§ **Exercise goal**:
Scan the records below for lines with the word "unclassified", then state how many you find and nothing else.
-------- Supplied information
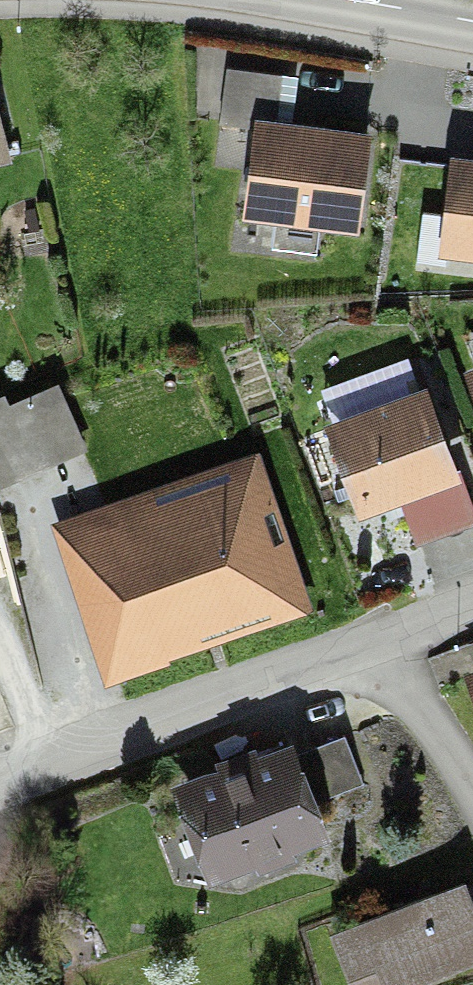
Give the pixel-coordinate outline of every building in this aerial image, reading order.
[(255,112),(293,117),(299,73),(227,65),(220,121),(254,125),(255,112)] [(0,109),(0,163),(13,160),(0,109)] [(361,230),(373,126),(293,117),(255,112),(254,125),(243,216),(254,217),(251,242),(273,244),(271,261),(315,266),(320,225),(361,230)] [(450,151),(437,249),(472,254),(472,154),(450,151)] [(472,522),(472,504),(428,381),(419,384),(409,356),(322,388),(332,416),(324,419),(359,514),(385,505),(390,519),(406,513),(416,542),(472,522)] [(472,388),(472,363),(465,366),(472,388)] [(89,448),(57,381),(11,402),(6,391),(0,394),(0,491),(89,448)] [(262,467),(71,533),(111,648),(302,582),(262,467)] [(290,837),(319,826),(311,806),(367,785),(347,733),(190,796),(217,868),(254,854),(260,871),(297,857),(290,837)] [(472,956),(472,919),(460,886),(339,933),(359,984),(371,984),(387,979),(389,984),(398,984),(472,956)]
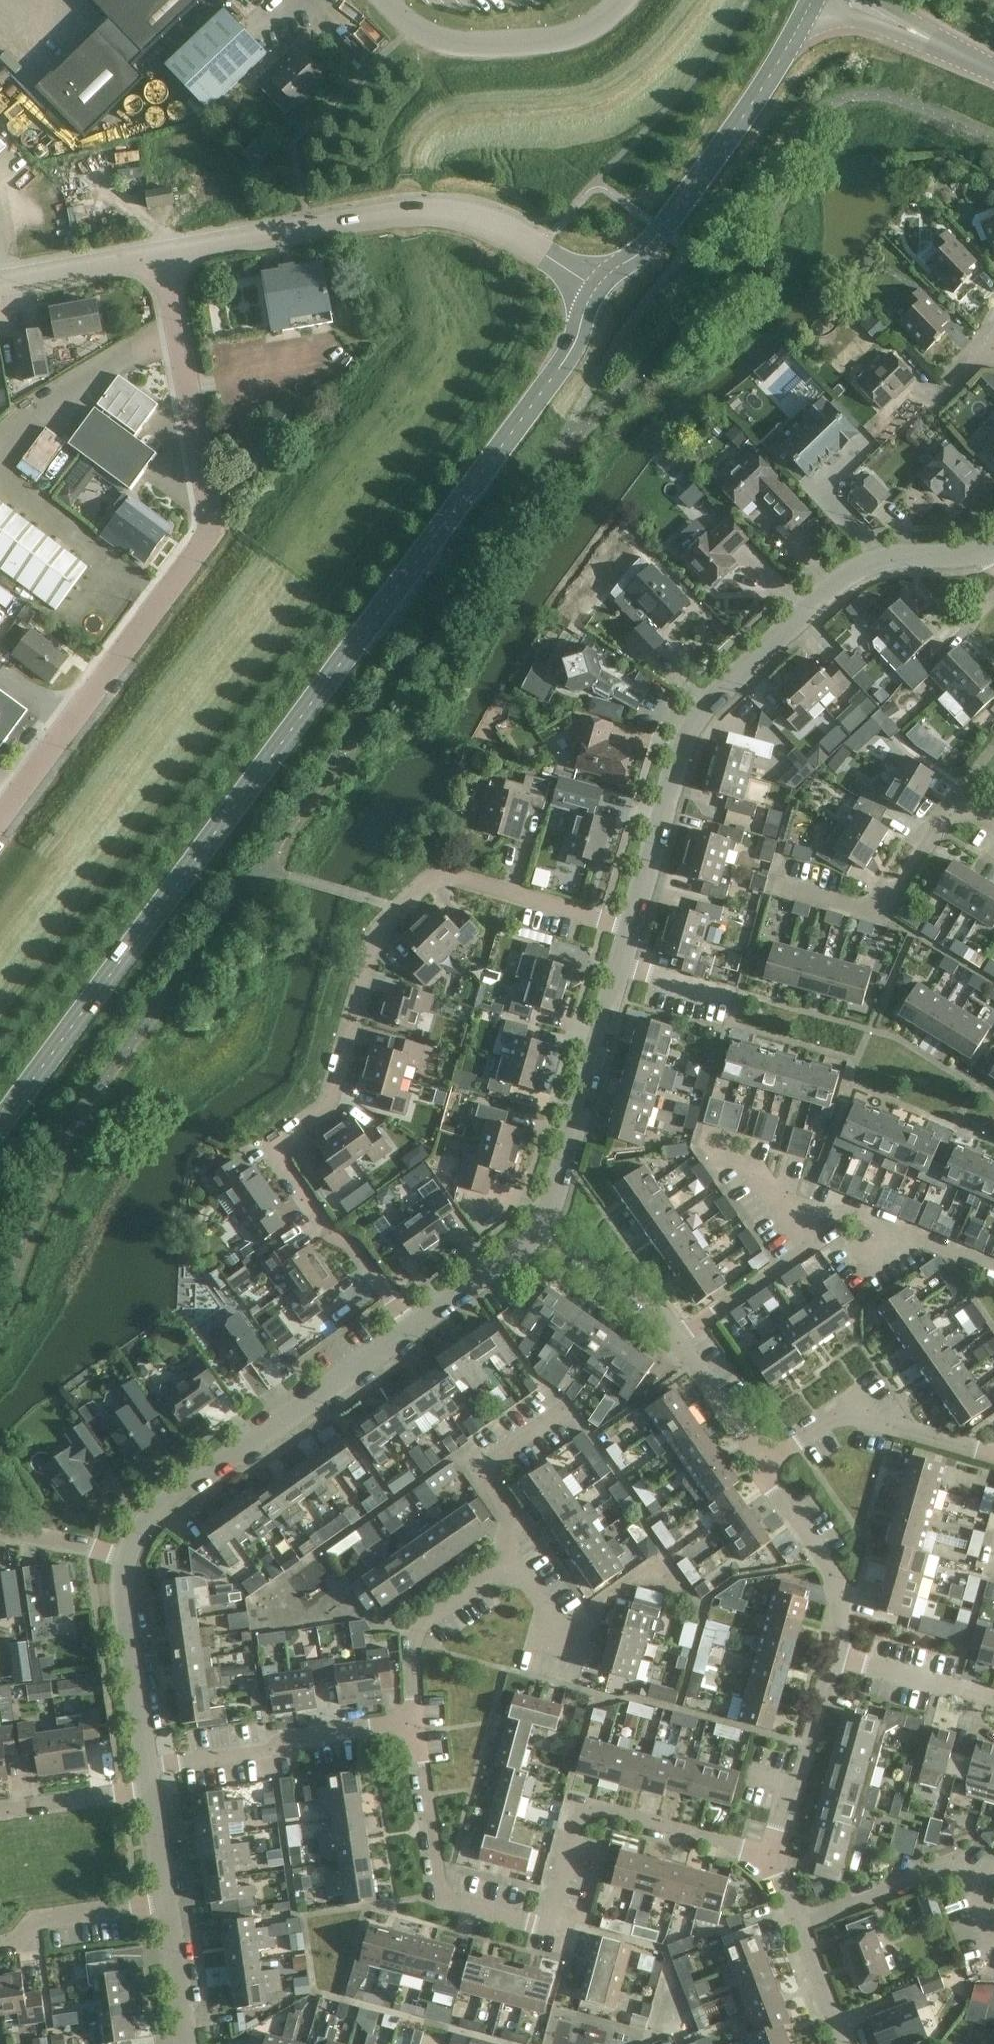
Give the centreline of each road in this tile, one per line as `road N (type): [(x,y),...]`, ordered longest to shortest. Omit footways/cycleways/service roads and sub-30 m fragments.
road 1 (tertiary): [(0,1124),(559,366),(597,287)]
road 2 (residential): [(413,1326),(352,1243),(323,1225),(274,1153),(335,1095),(376,936),(430,878),(456,876),(631,927)]
road 3 (unclassified): [(0,818),(182,574),(198,534),(199,485),(159,249)]
road 4 (residential): [(777,1856),(584,1809),(549,1931),(444,1901),(414,1719)]
road 5 (residential): [(631,927),(677,769),(701,728),(864,568),(992,549)]
road 6 (unclassified): [(159,249),(350,210),(410,206),(471,216),(537,248)]
road 7 (residential): [(125,1561),(156,1510),(413,1326)]
road 8 (tertiary): [(597,287),(663,230),(757,96),(812,0)]
road 9 (residential): [(539,1233),(567,1164),(631,927)]
road 10 (residential): [(993,832),(955,809),(882,912),(771,882)]
road 11 (unclassified): [(386,0),(439,40),(485,48),(576,34),(619,0)]
road 12 (residential): [(993,1947),(969,1880),(954,1868),(925,1870),(887,1894),(799,1925)]
road 13 (residential): [(755,1468),(802,1433),(830,1424),(975,1461),(993,1458)]
road 14 (residential): [(181,1763),(414,1719)]
road 15 (residential): [(835,1657),(849,1602),(755,1468)]
road 16 (residential): [(414,1719),(411,1648),(423,1621),(513,1560)]
road 17 (residential): [(148,1767),(123,1602),(125,1561)]
road 18 (residential): [(513,1560),(513,1524),(486,1477),(492,1463),(561,1414)]
road 19 (residential): [(0,1946),(40,1920),(168,1903)]
road 20 (residential): [(677,1339),(658,1314),(539,1233)]
road 21 (residential): [(677,1339),(778,1272),(809,1233)]
road 22 (residential): [(993,1705),(835,1657)]
road 23 (tertiary): [(993,72),(847,0)]
road 24 (unclassified): [(0,279),(159,249)]
road 25 (residential): [(413,1326),(539,1233)]
road 26 (residential): [(150,1790),(0,1808)]
road 27 (residential): [(755,1468),(677,1339)]
road 28 (residential): [(188,2043),(168,1903)]
road 29 (residential): [(793,1787),(835,1657)]
road 30 (residential): [(0,1531),(125,1561)]
road 31 (residential): [(843,2043),(799,1925)]

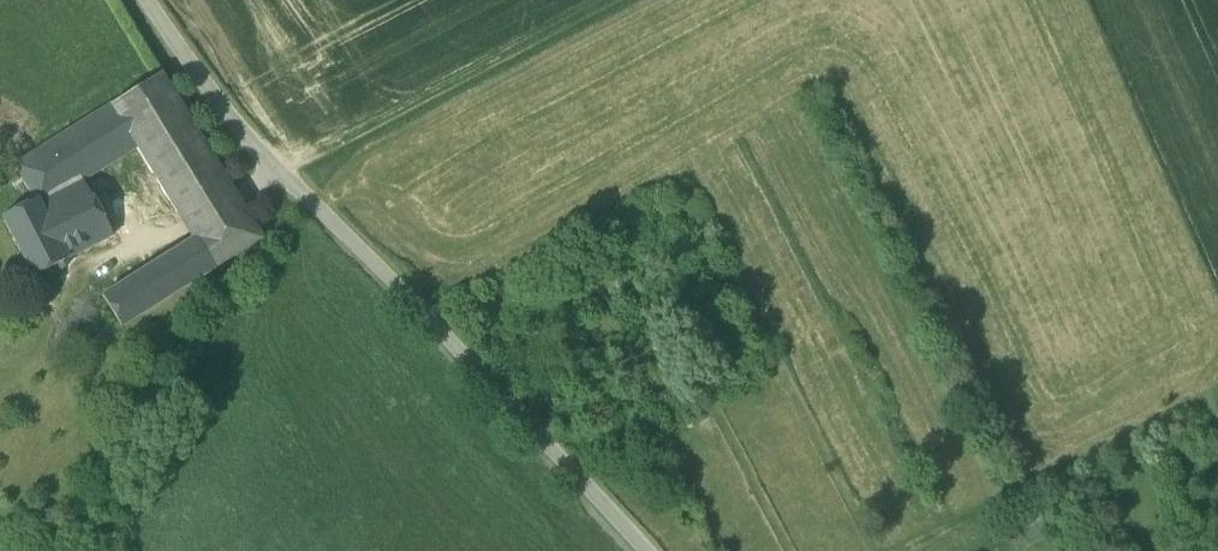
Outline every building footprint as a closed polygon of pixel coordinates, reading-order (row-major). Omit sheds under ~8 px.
[(139,149),(182,219),(232,191),(160,75),(111,105),(125,126),(139,149)] [(71,160),(125,126),(111,105),(15,166),(35,200),(36,199),(48,221),(65,212),(77,236),(80,234),(88,249),(113,236),(84,183),(71,160)] [(84,183),(139,149),(125,126),(71,160),(84,183)] [(182,219),(192,236),(241,206),(232,191),(182,219)] [(33,277),(68,260),(48,221),(36,199),(35,200),(31,202),(2,217),(33,277)] [(262,239),(241,206),(192,236),(194,239),(102,297),(122,328),(262,239)] [(65,212),(48,221),(68,260),(88,249),(80,234),(77,236),(65,212)]
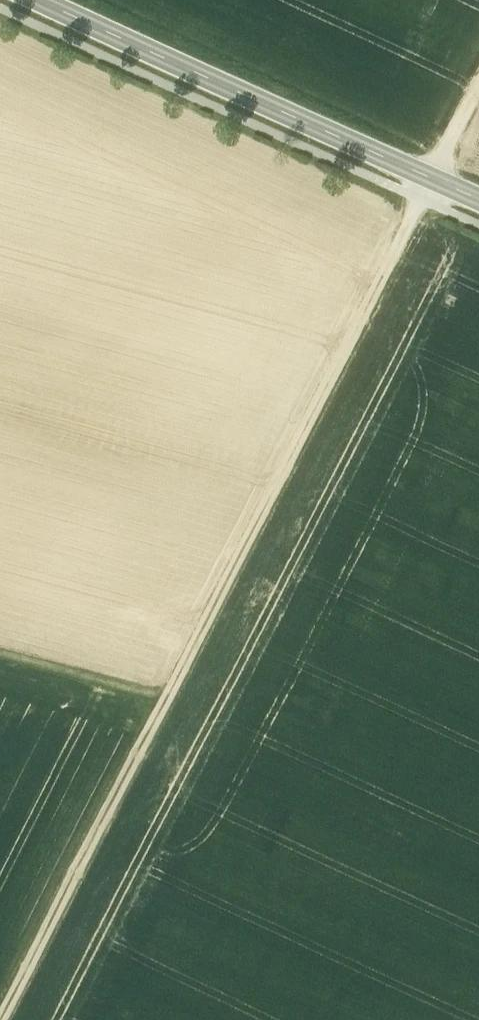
----------------
§ **Solution**:
4